Required work ->
Each line in the listing below that contains "none" should be returned.

Material provided ->
◆ ◆ ◆ ◆ ◆ ◆ ◆

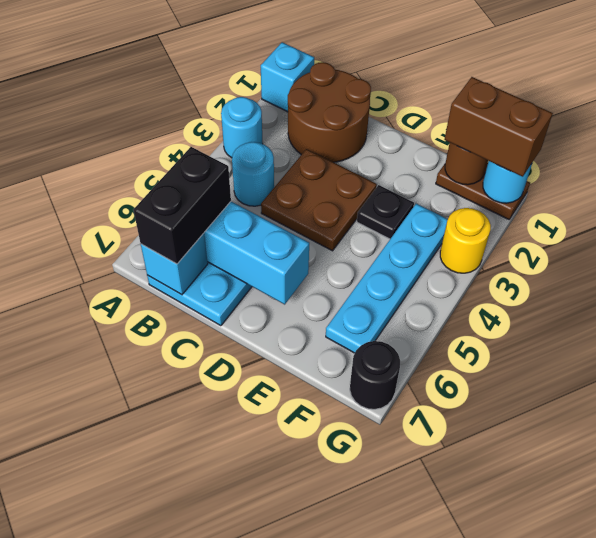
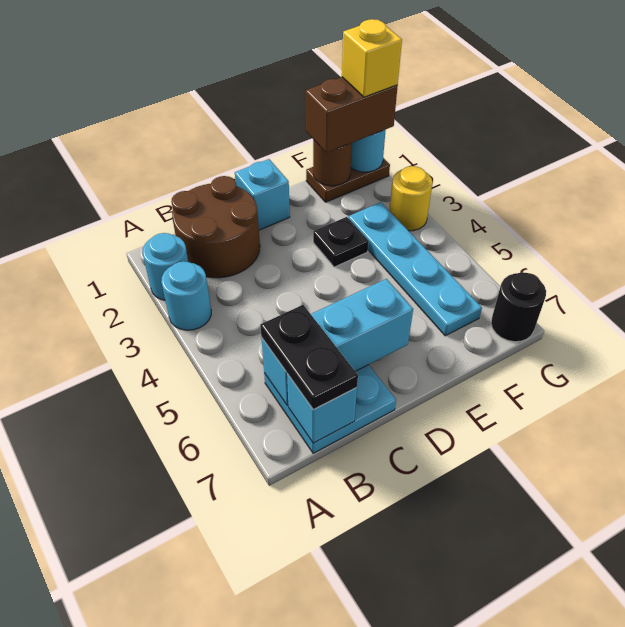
cyan brick A1 level 1 -> cyan brick D1 level 1
cyan round brick B4 level 1 -> cyan round brick A2 level 1
black brick B6:B7 level 3 -> black plate B6:B7 level 3
brown plate C3:D4 level 1 -> none
none -> yellow brick G1 level 4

◆ ◆ ◆ ◆ ◆ ◆ ◆

Expected answer ->
brown plate C3:D4 level 1 -> none
none -> yellow brick G1 level 4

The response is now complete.